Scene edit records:
◇ ◇ ◇ ◇ ◇ ◇ ◇

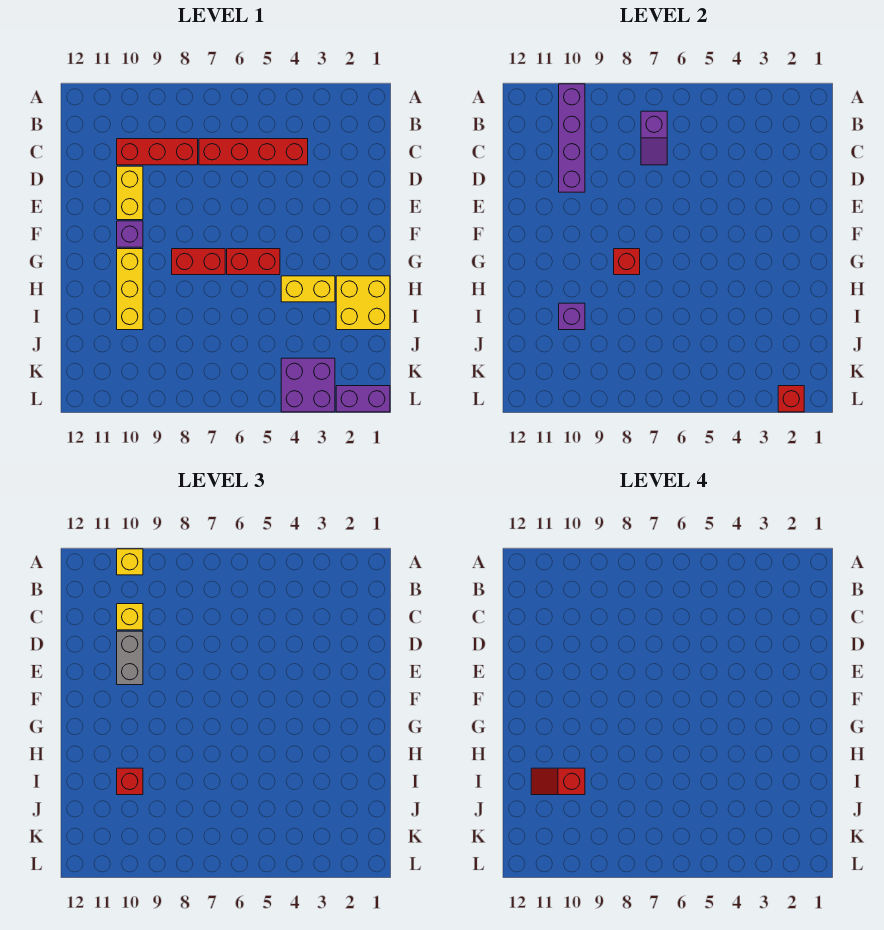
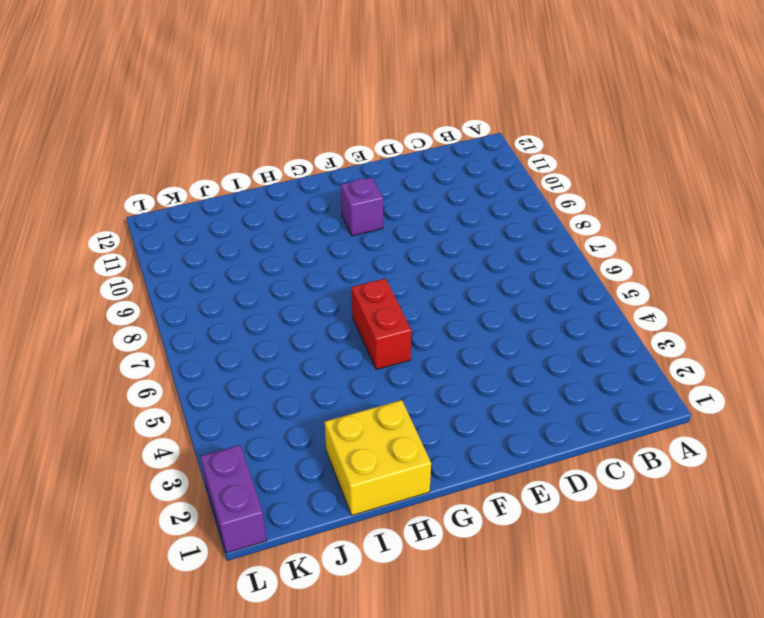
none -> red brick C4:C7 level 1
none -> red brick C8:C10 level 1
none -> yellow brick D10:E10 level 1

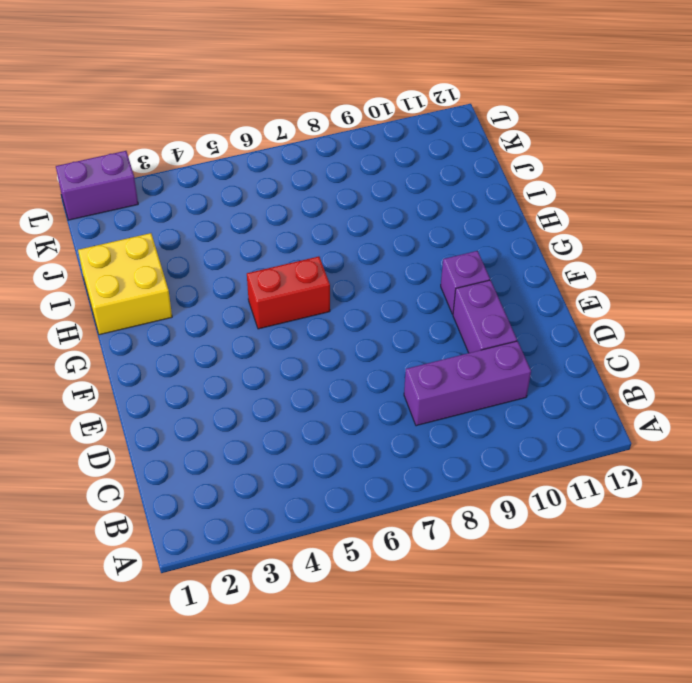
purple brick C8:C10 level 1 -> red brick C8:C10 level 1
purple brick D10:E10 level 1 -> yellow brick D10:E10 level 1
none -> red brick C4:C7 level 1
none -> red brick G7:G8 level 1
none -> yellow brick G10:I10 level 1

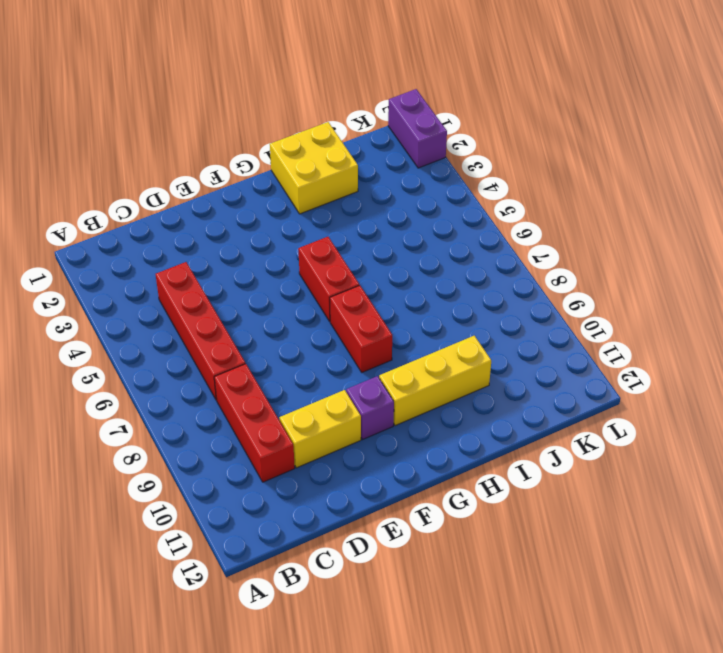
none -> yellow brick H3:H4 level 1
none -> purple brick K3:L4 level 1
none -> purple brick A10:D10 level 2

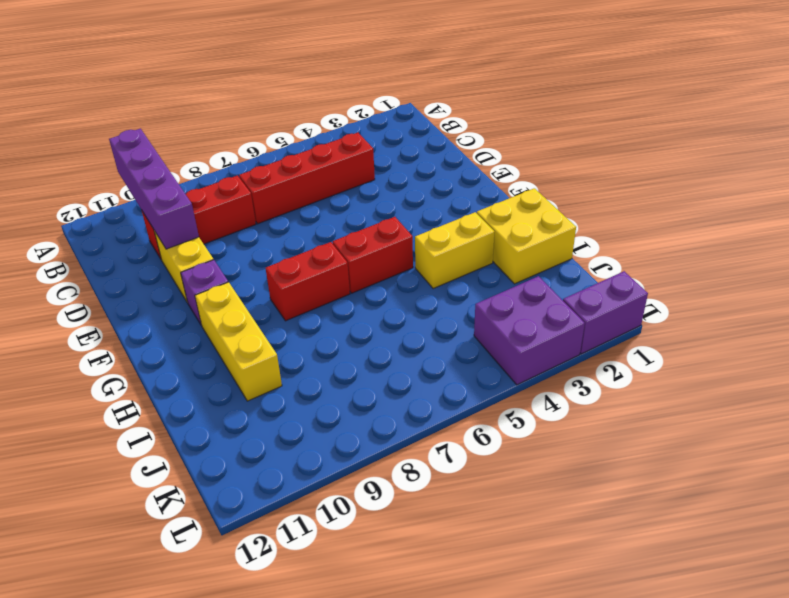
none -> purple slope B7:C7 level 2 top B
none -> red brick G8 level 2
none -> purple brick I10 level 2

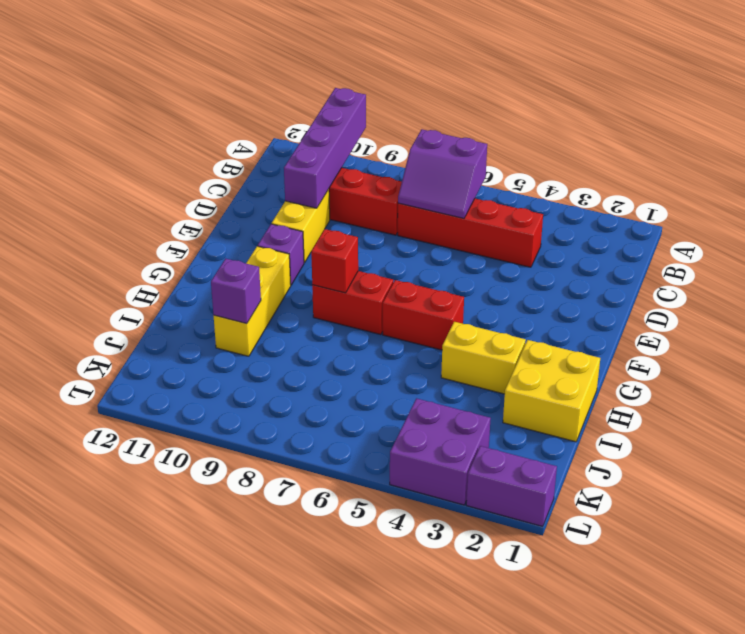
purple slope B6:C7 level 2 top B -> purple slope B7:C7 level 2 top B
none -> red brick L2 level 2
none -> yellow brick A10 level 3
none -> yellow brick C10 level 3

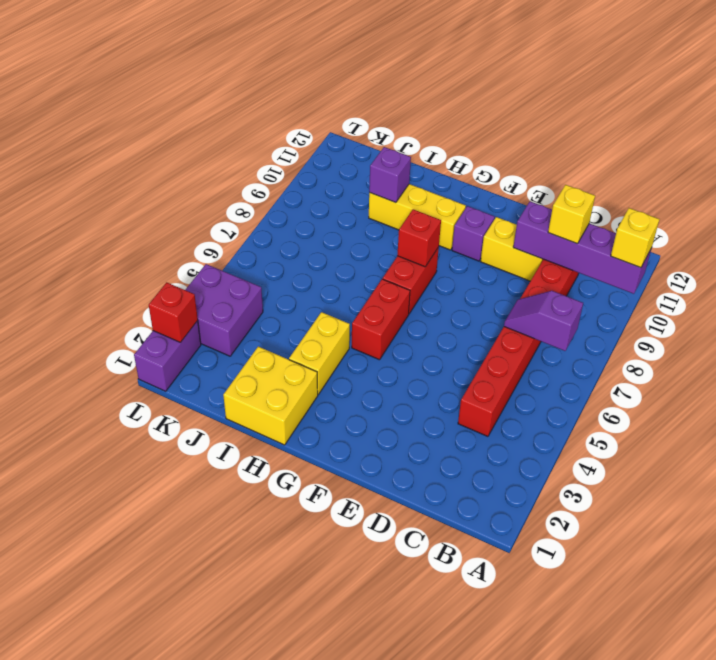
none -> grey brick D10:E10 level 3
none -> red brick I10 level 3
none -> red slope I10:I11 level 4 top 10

◇ ◇ ◇ ◇ ◇ ◇ ◇

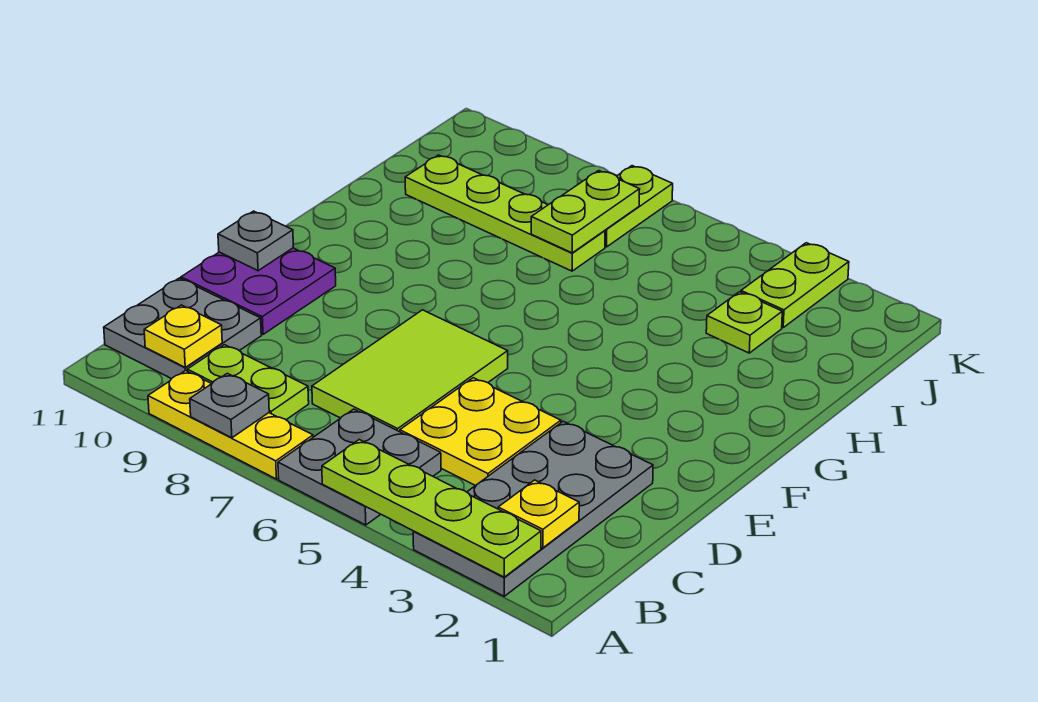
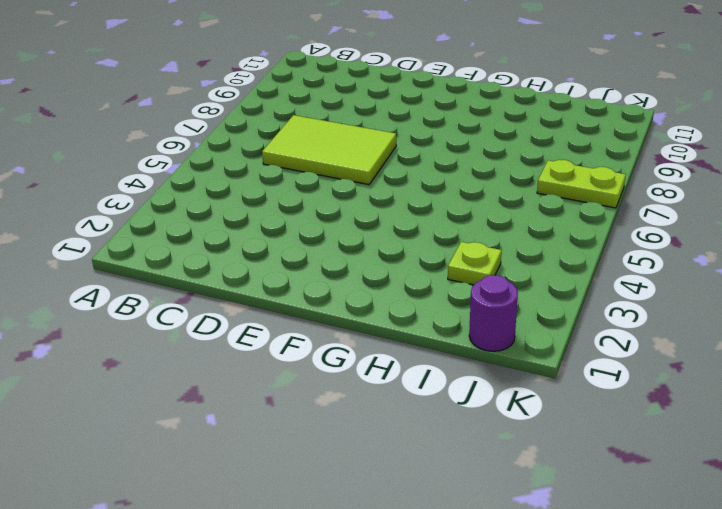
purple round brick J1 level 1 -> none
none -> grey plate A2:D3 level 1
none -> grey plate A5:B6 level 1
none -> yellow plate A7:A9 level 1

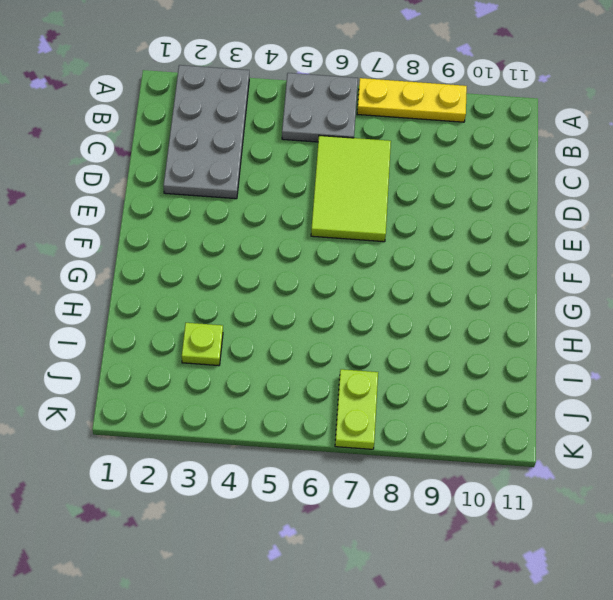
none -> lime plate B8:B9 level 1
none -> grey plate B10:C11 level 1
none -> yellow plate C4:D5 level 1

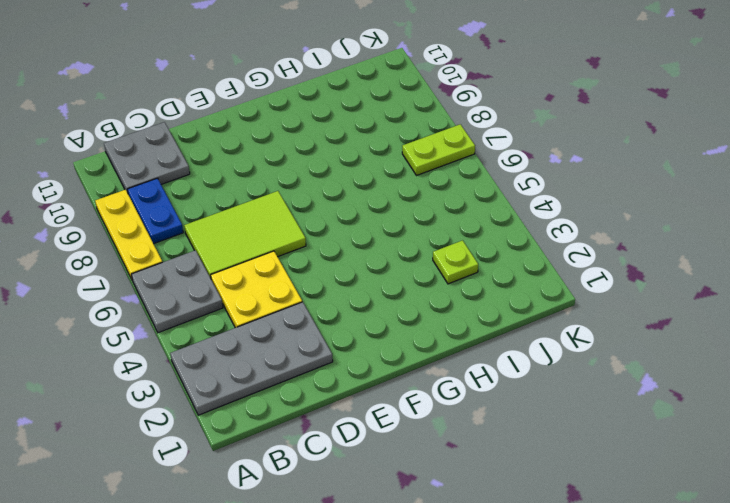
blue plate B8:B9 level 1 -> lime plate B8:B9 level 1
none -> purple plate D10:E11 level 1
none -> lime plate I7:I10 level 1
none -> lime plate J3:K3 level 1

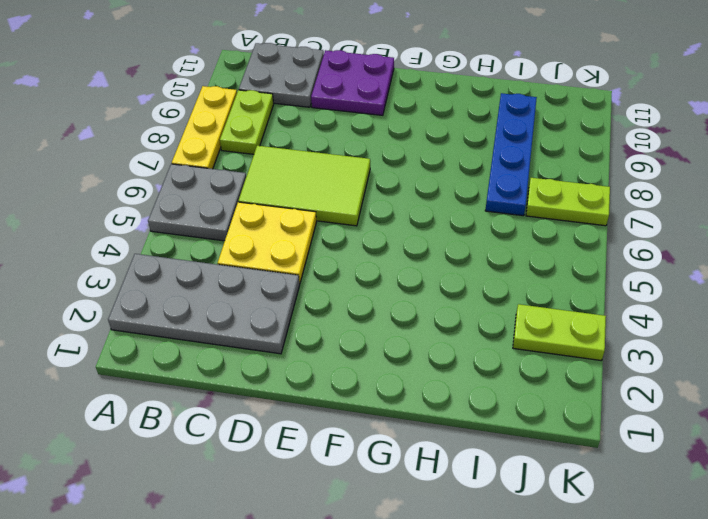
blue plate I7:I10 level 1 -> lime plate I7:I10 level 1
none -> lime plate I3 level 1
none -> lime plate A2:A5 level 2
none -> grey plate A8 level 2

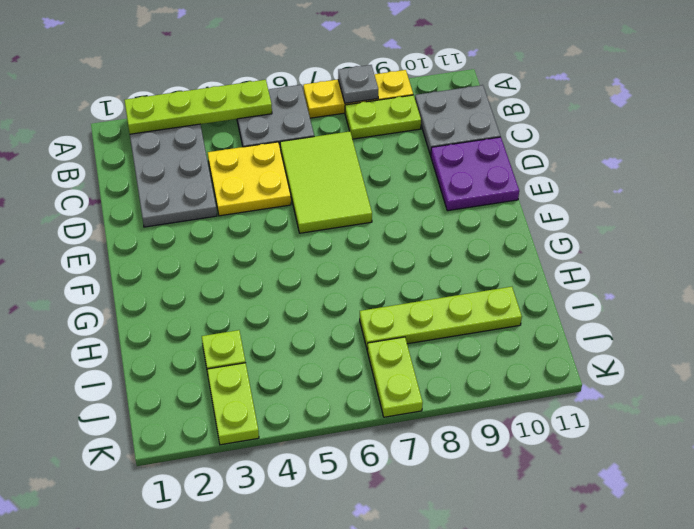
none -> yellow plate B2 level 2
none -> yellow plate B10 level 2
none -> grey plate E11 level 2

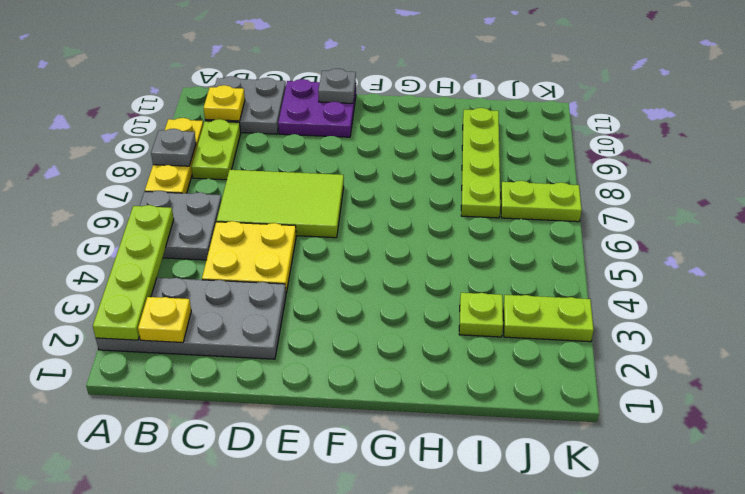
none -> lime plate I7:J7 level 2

◇ ◇ ◇ ◇ ◇ ◇ ◇

Using the entries above, transcribe every line from the line containing "none -> red brick G7:G8 level 1" through the line containing "none -> red brick G8 level 2". Do not copy pictures.

none -> red brick G7:G8 level 1
none -> yellow brick G10:I10 level 1

none -> yellow brick H3:H4 level 1
none -> purple brick K3:L4 level 1
none -> purple brick A10:D10 level 2

none -> purple slope B7:C7 level 2 top B
none -> red brick G8 level 2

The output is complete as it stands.